[Saved entries]

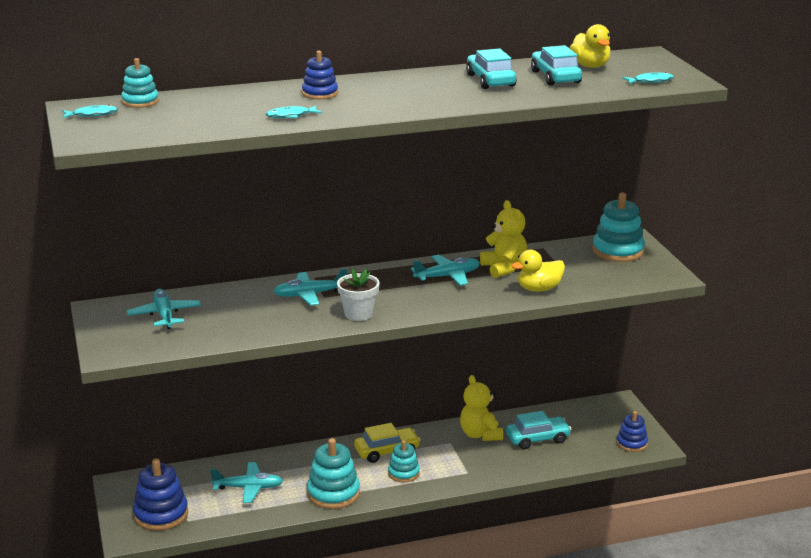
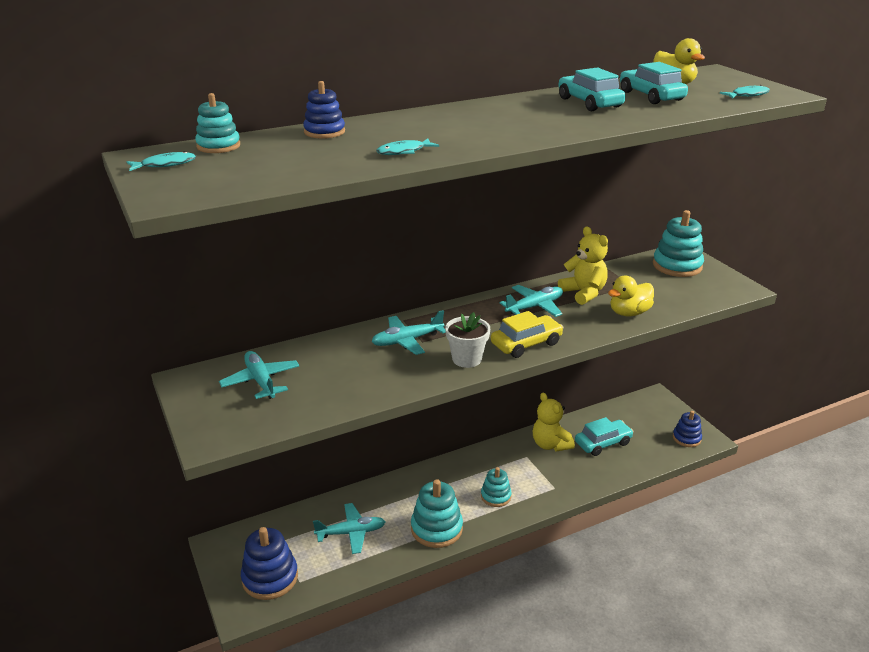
camera: 10 degrees left, 5 degrees up
(320, 93) = (420, 125): blue stacking toy -> blue stacking toy (324, 132)
(387, 451) = (471, 473): yellow car -> yellow car (526, 344)

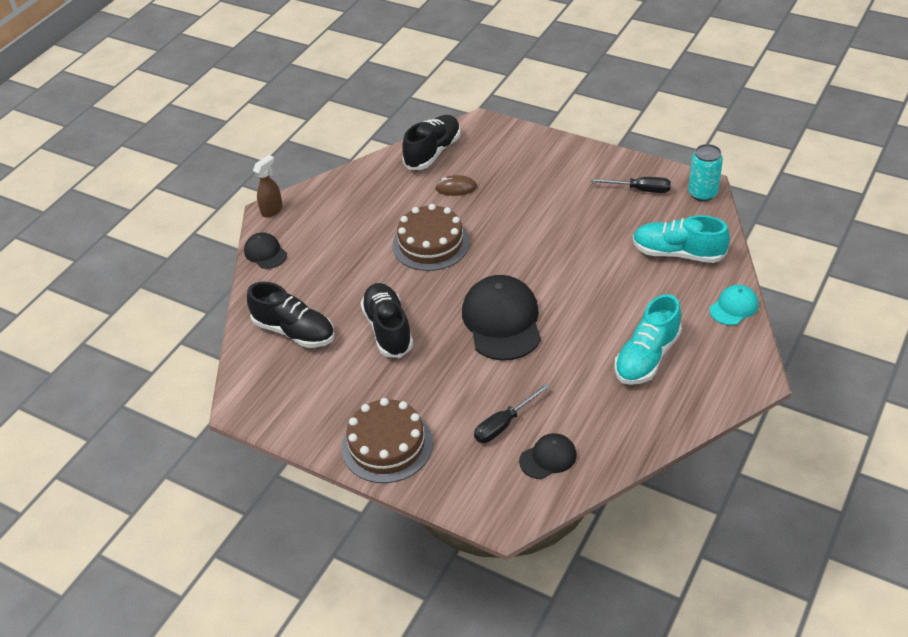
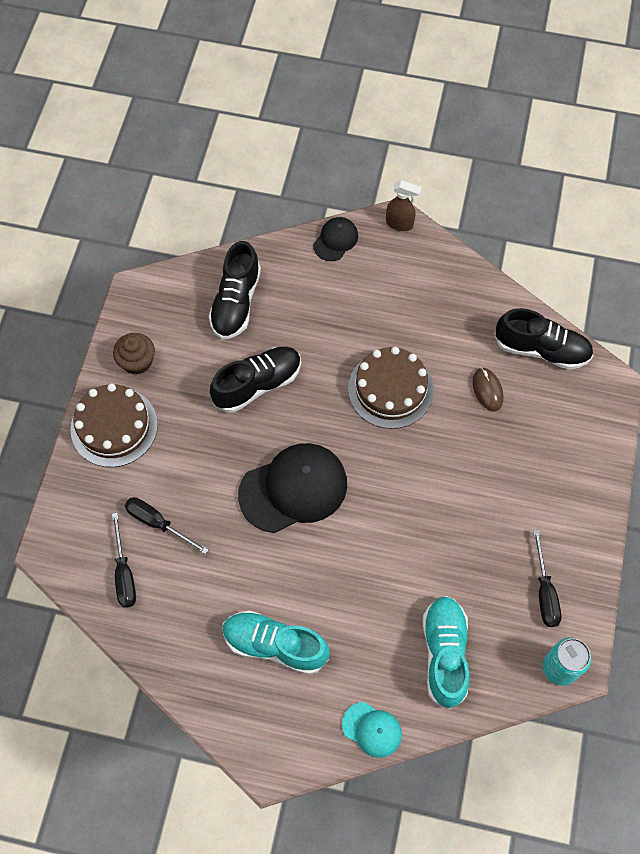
camera: 70 degrees right, 20 degrees up
(322, 416) = (137, 361): none -> brown cupcake
(548, 458) = (124, 573): black cap -> black screwdriver

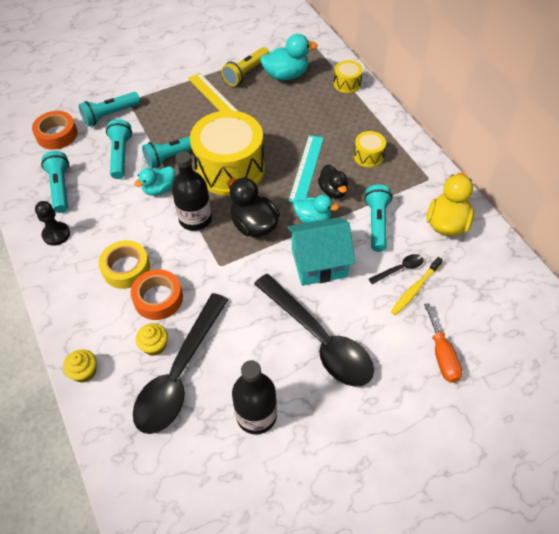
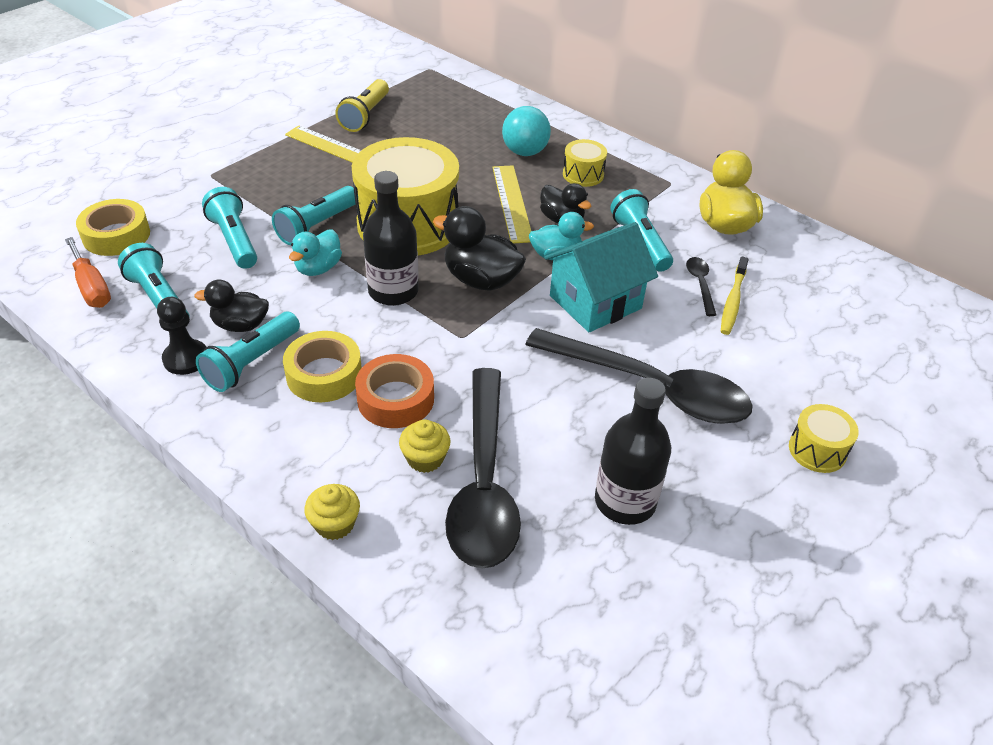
camera: 25 degrees left, 10 degrees down
(57, 135) = (116, 235): orange tape -> yellow tape
(96, 219) = (240, 325): none -> black duck
(110, 115) = (190, 196): turquoise flashlight -> turquoise flashlight (251, 362)
(286, 75) = (421, 109): turquoise duck -> none
(306, 168) = (512, 203): turquoise ruler -> yellow ruler
(338, 127) = (525, 152): none -> turquoise ball
(347, 84) = (507, 105): yellow drum -> yellow drum (817, 450)
(400, 269) = (700, 284): black spoon -> black spoon turned 45 degrees counterclockwise
(442, 355) = (812, 363): orange screwdriver -> orange screwdriver (92, 287)

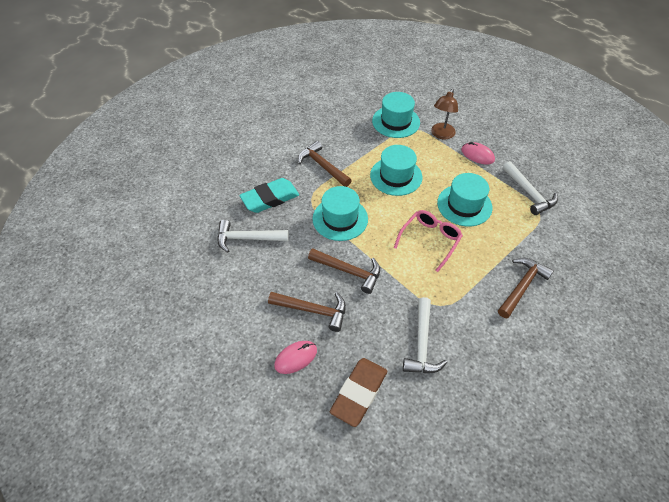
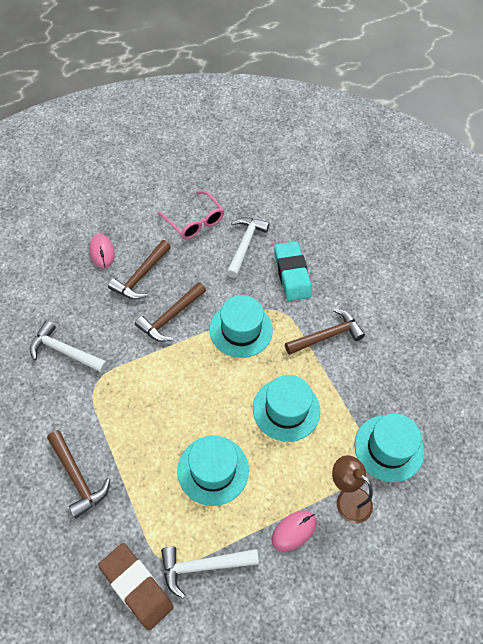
camera: 105 degrees right, 5 degrees up
(359, 393) = (47, 287): brown eraser -> brown eraser (136, 587)
(430, 240) = (177, 408): pink glasses -> pink glasses (194, 221)

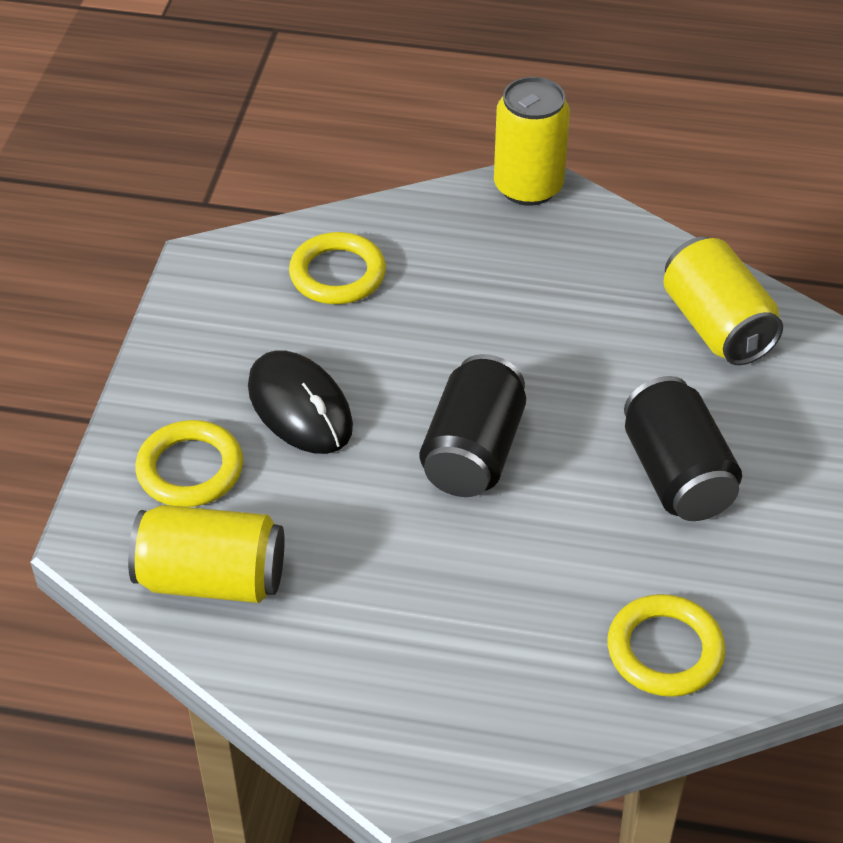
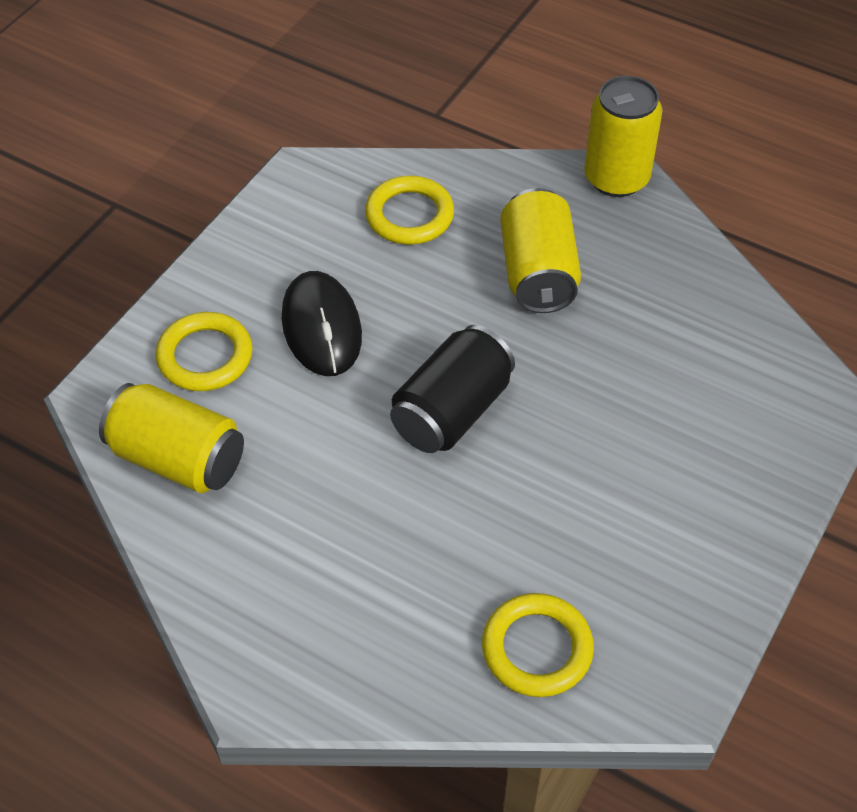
camera: 20 degrees right, 5 degrees up
(676, 475) = (625, 487): black can -> none
(716, 326) = (730, 356): yellow can -> yellow can (538, 273)

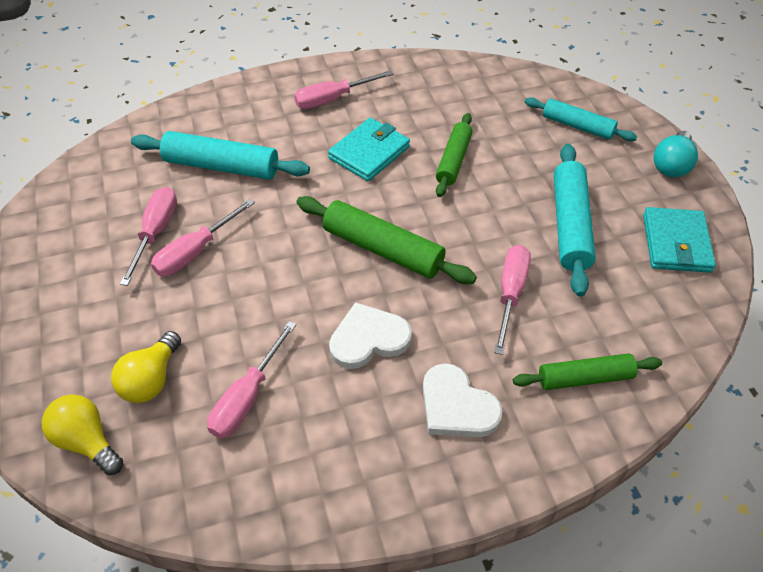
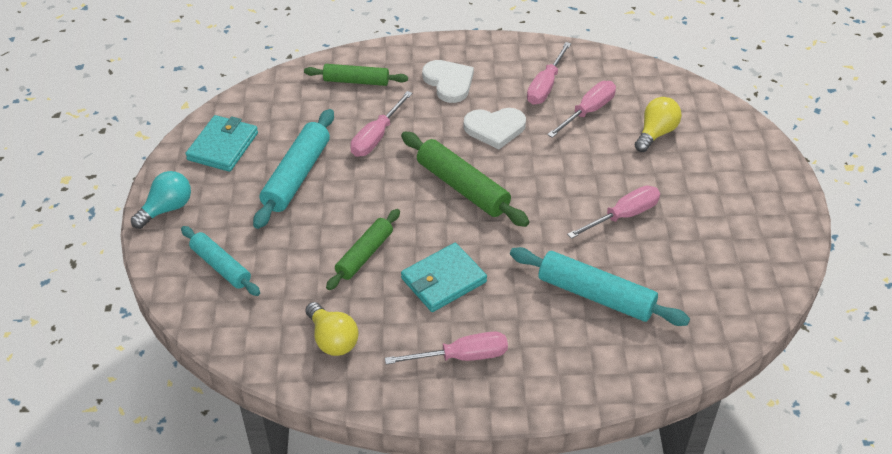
camera: 165 degrees left, 5 degrees down
(87, 441) = (696, 108): yellow light bulb -> yellow light bulb (332, 339)
(155, 232) = (659, 240): pink screwdriver -> pink screwdriver (545, 86)

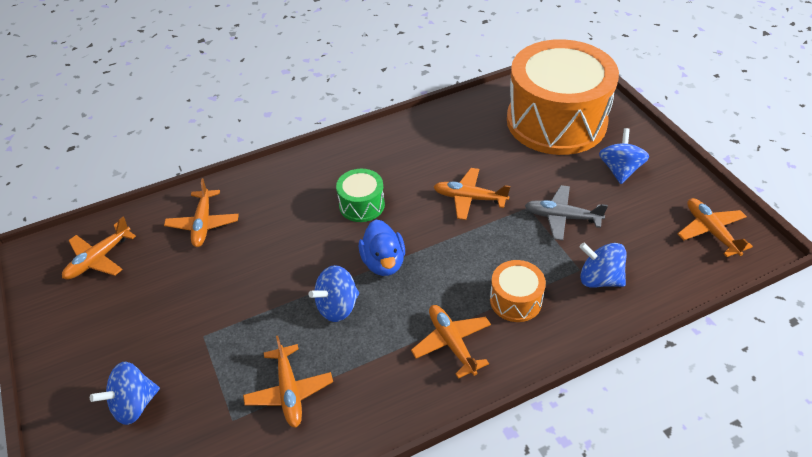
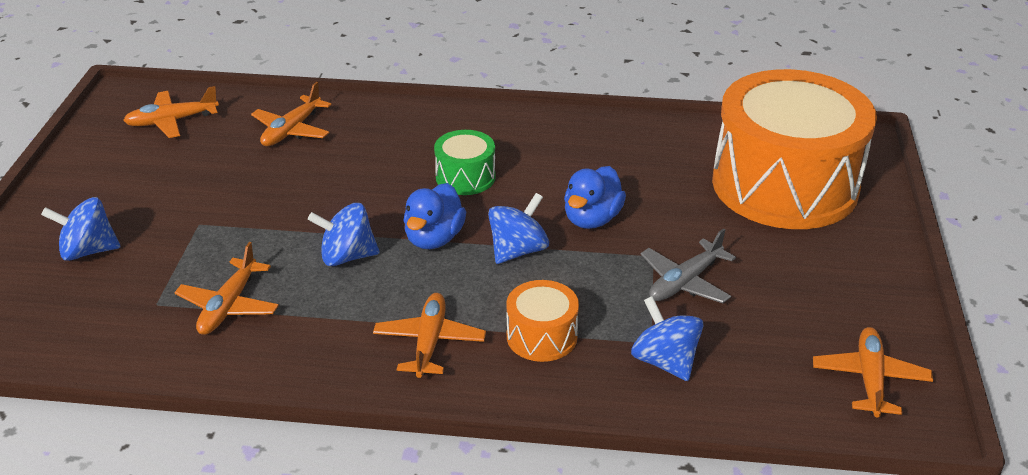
camera: 30 degrees right, 10 degrees down
(469, 198) = (592, 219): orange plane -> blue duck
(561, 217) = (684, 282): grey plane -> grey plane turned 90 degrees counterclockwise
(620, 170) = (814, 266): blue spinning top -> blue spinning top (518, 250)

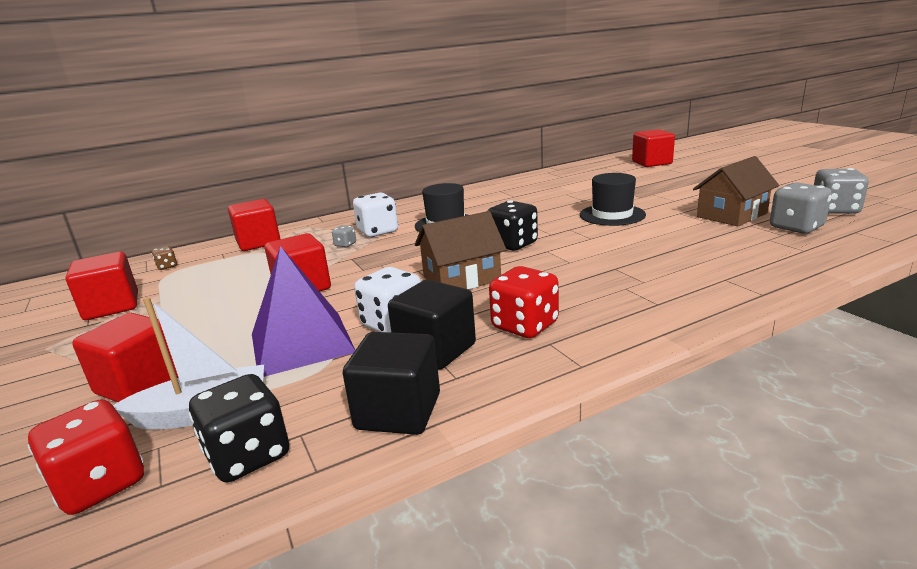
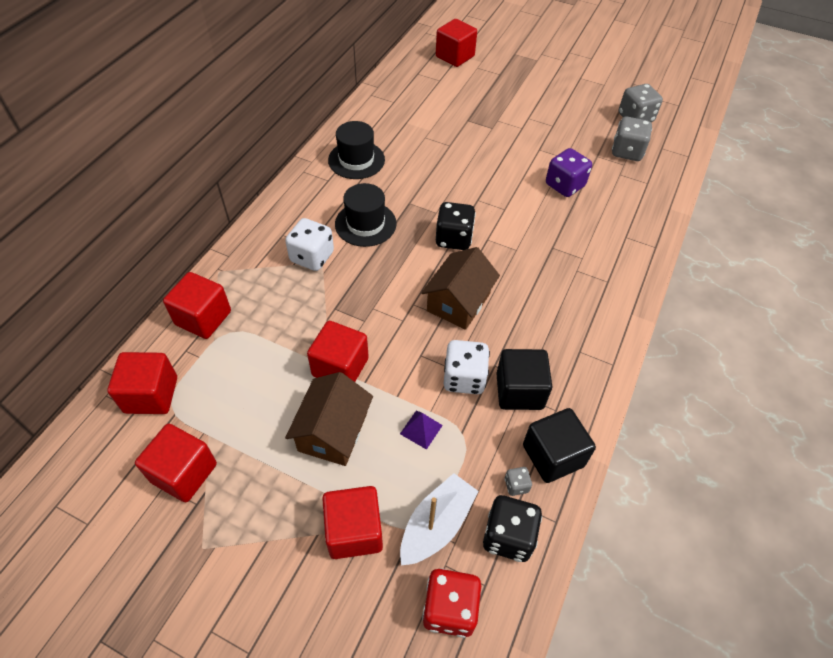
camera: 40 degrees left, 30 degrees up
(167, 266) = (151, 395): brown dice -> red cube
(301, 342) = (421, 429): purple pyramid -> purple pyramid, size x0.42
(345, 244) = (304, 289): grey dice -> grey dice (516, 485)
(525, 326) = (551, 340): red dice -> none
(612, 215) = (493, 166): black hat -> black hat (356, 160)
(682, 235) = (564, 185): none -> purple dice
(731, 215) = (577, 143): brown house -> brown house (333, 431)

▸ **WHAT THE TASK ASKS**
Only the pictures stay out; the rest of the entries above must be written out exactly.

▸ **ANSWER FOR THIS EXERCISE**
camera: 10 degrees left, 5 degrees up
(320, 93) = (420, 125): blue stacking toy -> blue stacking toy (324, 132)
(387, 451) = (471, 473): yellow car -> yellow car (526, 344)

camera: 70 degrees right, 20 degrees up
(322, 416) = (137, 361): none -> brown cupcake
(548, 458) = (124, 573): black cap -> black screwdriver

camera: 25 degrees left, 10 degrees down
(57, 135) = (116, 235): orange tape -> yellow tape
(96, 219) = (240, 325): none -> black duck
(110, 115) = (190, 196): turquoise flashlight -> turquoise flashlight (251, 362)
(286, 75) = (421, 109): turquoise duck -> none
(306, 168) = (512, 203): turquoise ruler -> yellow ruler
(338, 127) = (525, 152): none -> turquoise ball
(347, 84) = (507, 105): yellow drum -> yellow drum (817, 450)
(400, 269) = (700, 284): black spoon -> black spoon turned 45 degrees counterclockwise
(442, 355) = (812, 363): orange screwdriver -> orange screwdriver (92, 287)

camera: 105 degrees right, 5 degrees up
(359, 393) = (47, 287): brown eraser -> brown eraser (136, 587)
(430, 240) = (177, 408): pink glasses -> pink glasses (194, 221)

camera: 20 degrees right, 5 degrees up
(676, 475) = (625, 487): black can -> none
(716, 326) = (730, 356): yellow can -> yellow can (538, 273)

camera: 165 degrees left, 5 degrees down
(87, 441) = (696, 108): yellow light bulb -> yellow light bulb (332, 339)
(155, 232) = (659, 240): pink screwdriver -> pink screwdriver (545, 86)

camera: 30 degrees right, 10 degrees down
(469, 198) = (592, 219): orange plane -> blue duck
(561, 217) = (684, 282): grey plane -> grey plane turned 90 degrees counterclockwise
(620, 170) = (814, 266): blue spinning top -> blue spinning top (518, 250)

camera: 40 degrees left, 30 degrees up
(167, 266) = (151, 395): brown dice -> red cube
(301, 342) = (421, 429): purple pyramid -> purple pyramid, size x0.42
(345, 244) = (304, 289): grey dice -> grey dice (516, 485)
(525, 326) = (551, 340): red dice -> none
(612, 215) = (493, 166): black hat -> black hat (356, 160)
(682, 235) = (564, 185): none -> purple dice
(731, 215) = (577, 143): brown house -> brown house (333, 431)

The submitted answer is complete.